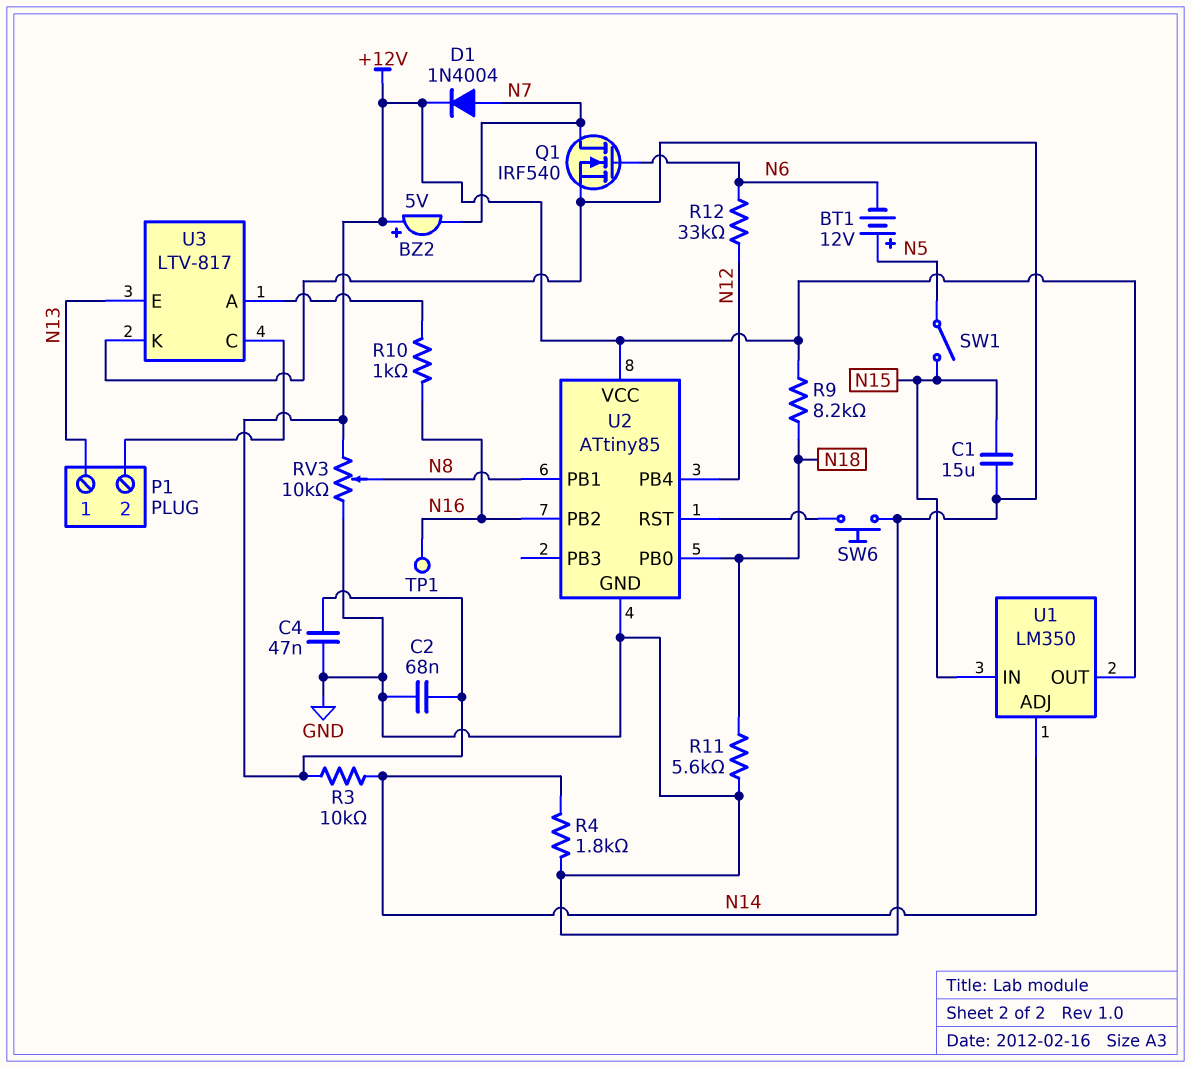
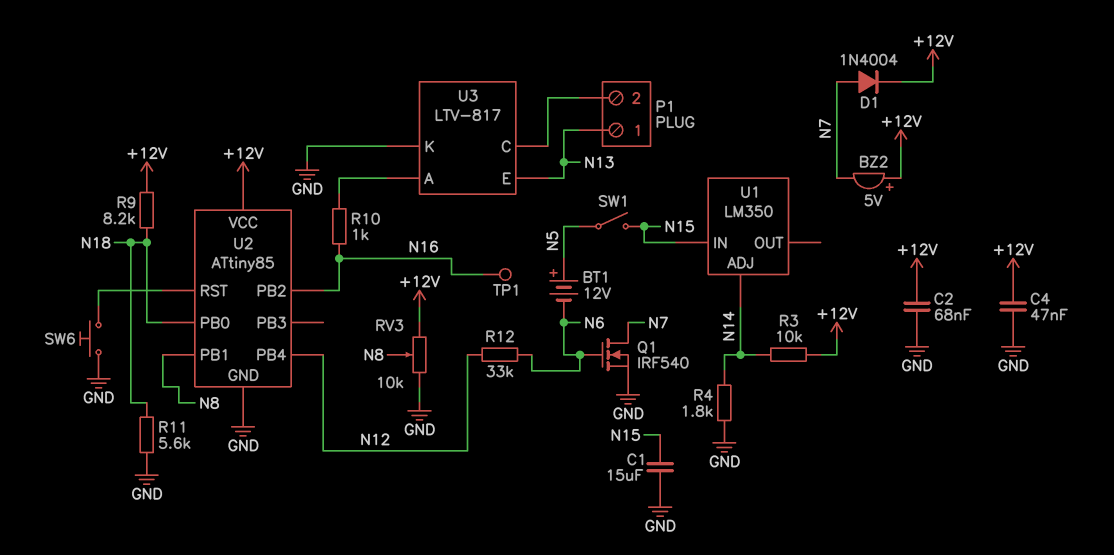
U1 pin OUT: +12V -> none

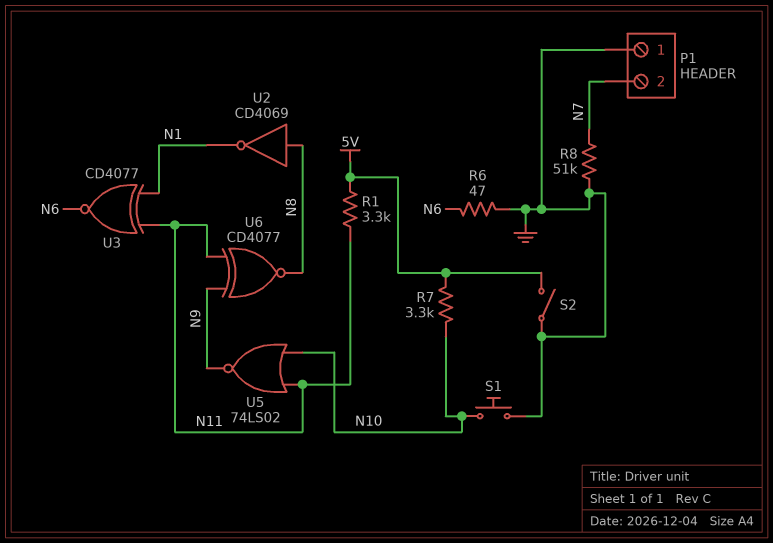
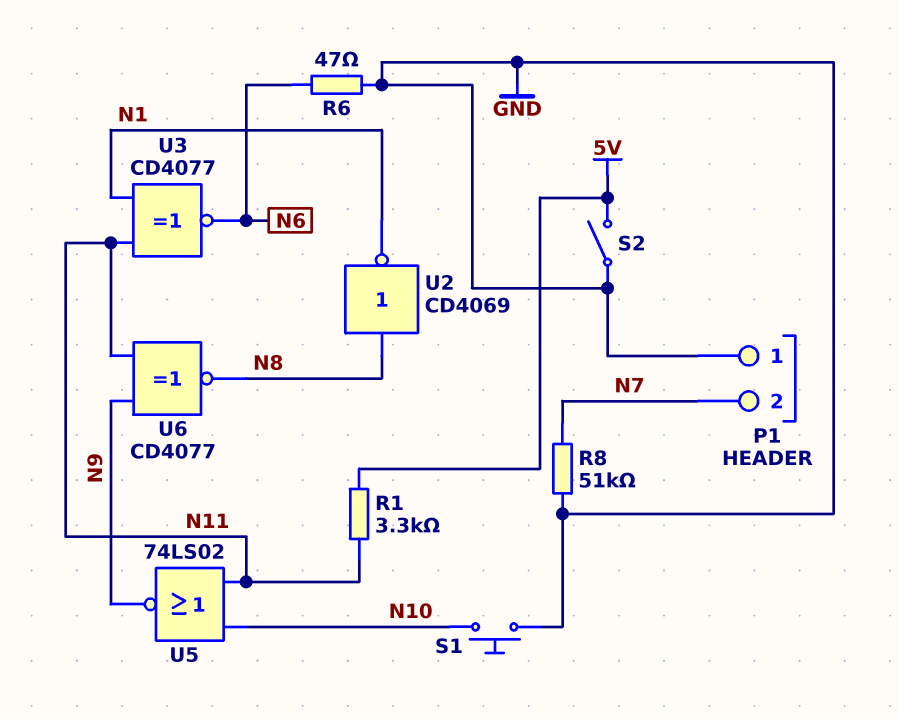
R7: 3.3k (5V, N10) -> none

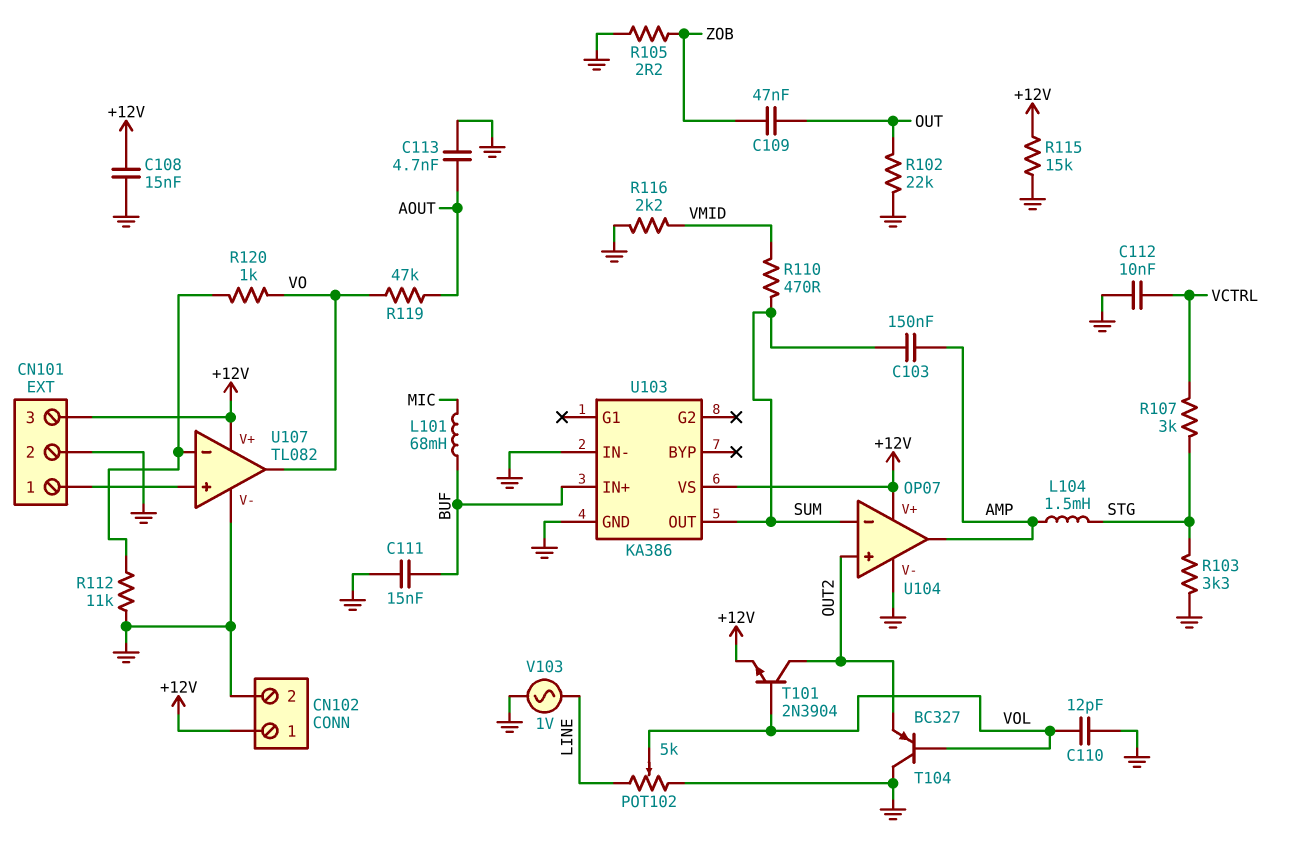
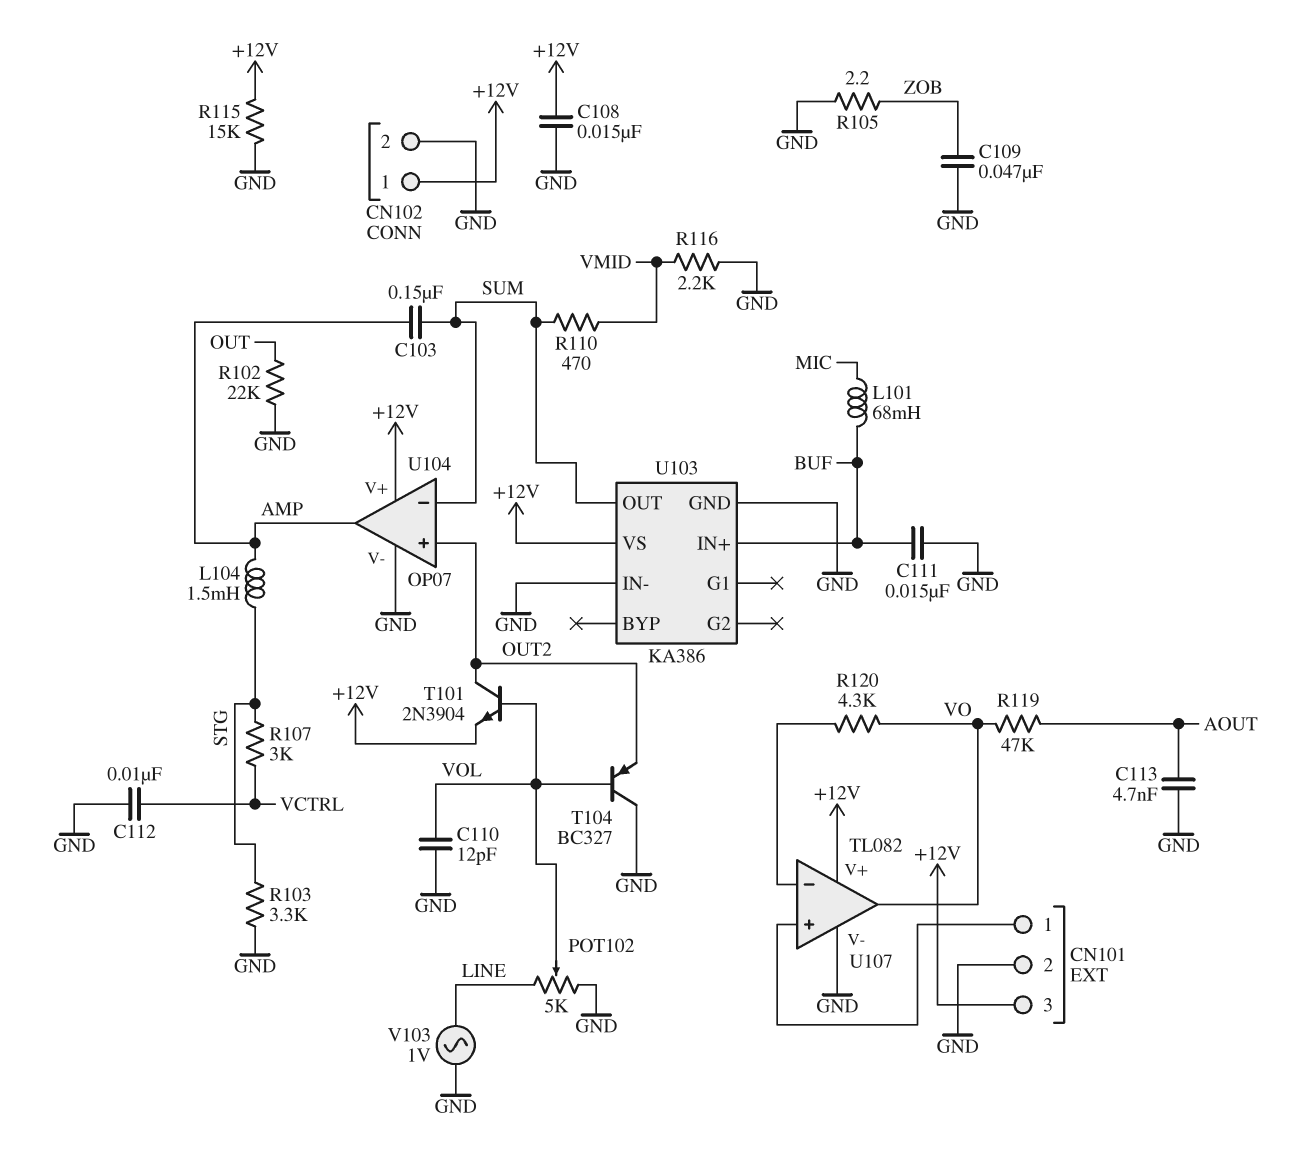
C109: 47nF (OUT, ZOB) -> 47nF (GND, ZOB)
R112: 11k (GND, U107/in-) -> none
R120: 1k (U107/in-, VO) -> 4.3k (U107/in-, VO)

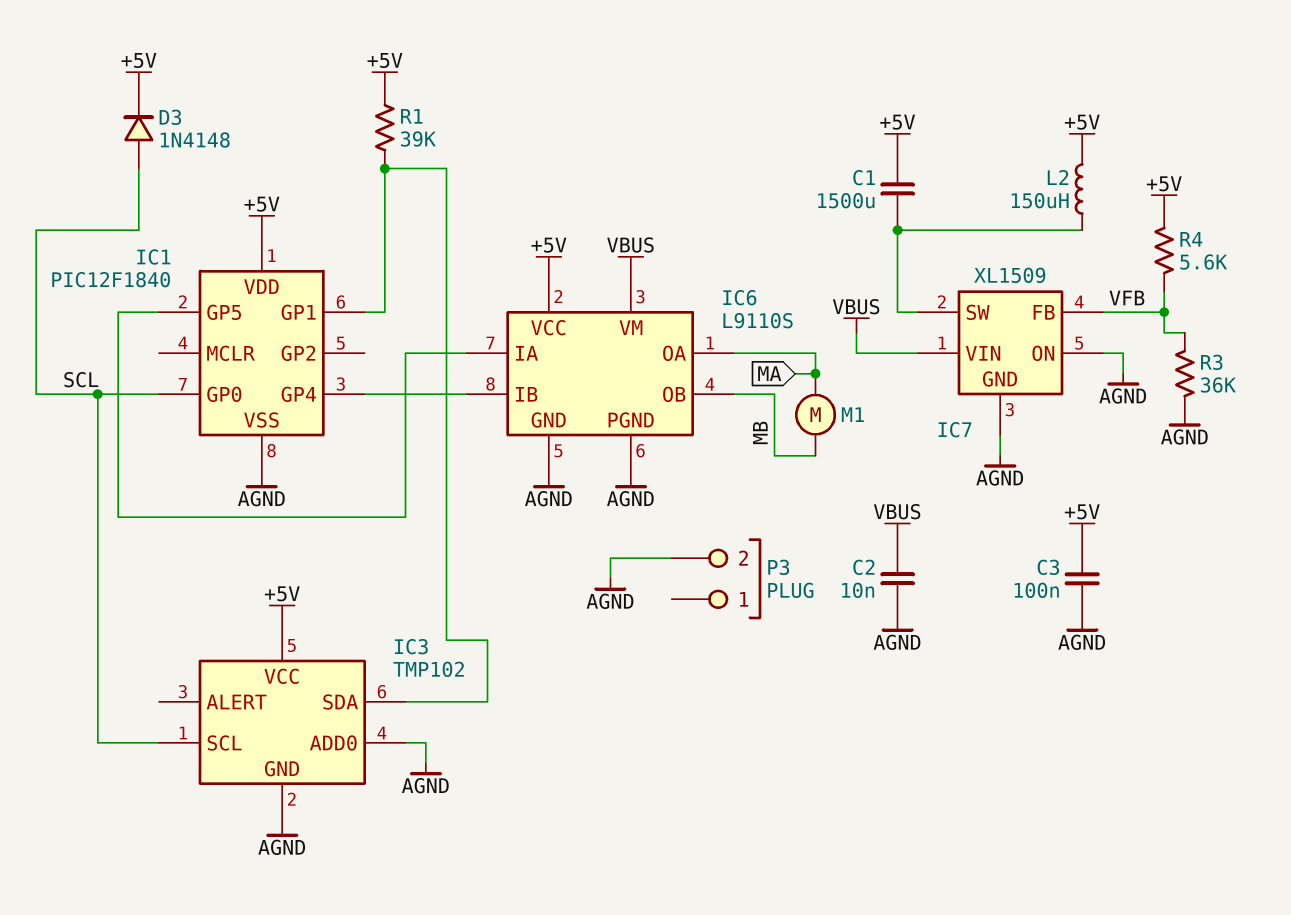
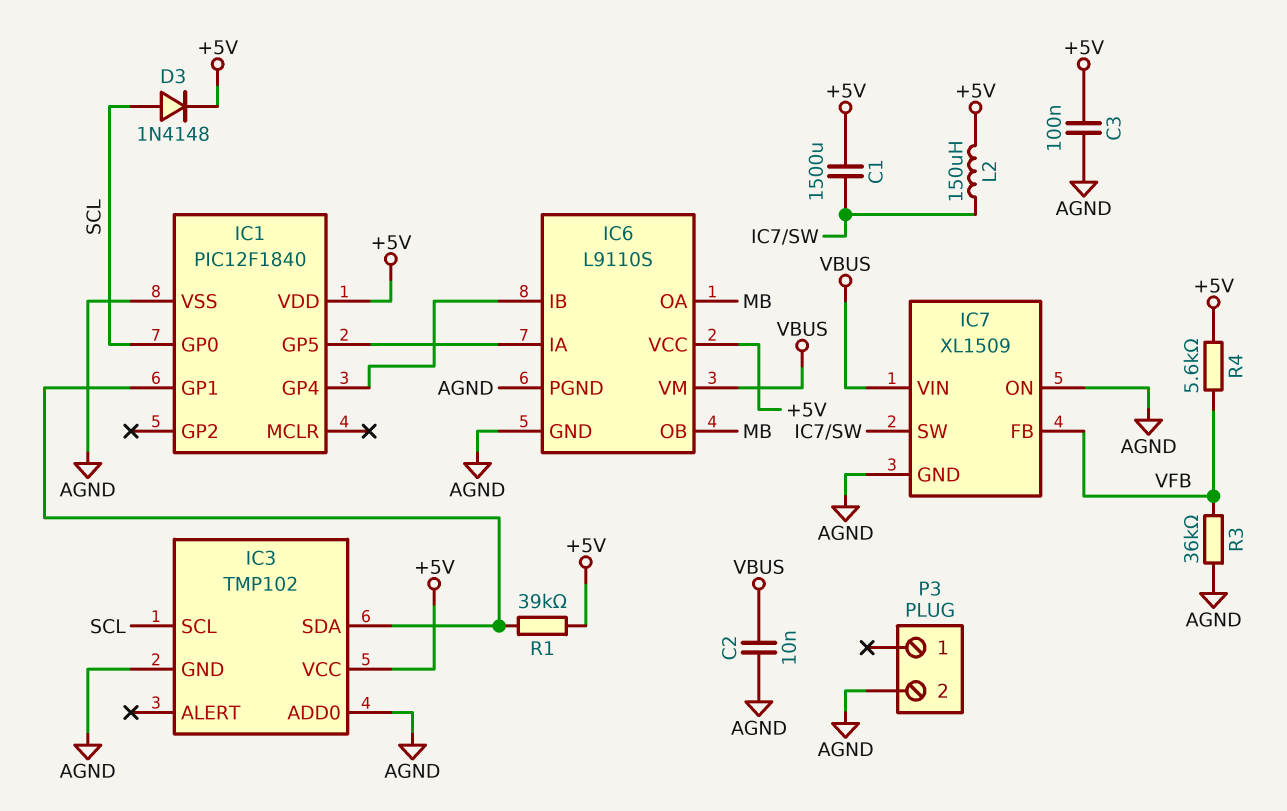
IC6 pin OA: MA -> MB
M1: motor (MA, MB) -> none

+-------+

* ABOUT THIS EXERCISE *
Only the lines from the one with "R112: 11k (GND, U107/in-) -> none" through the final line of the data should be written out, exactly and including both ends. Skip the pictures.

* ANSWER FOR THE TASK *
R112: 11k (GND, U107/in-) -> none
R120: 1k (U107/in-, VO) -> 4.3k (U107/in-, VO)

IC6 pin OA: MA -> MB
M1: motor (MA, MB) -> none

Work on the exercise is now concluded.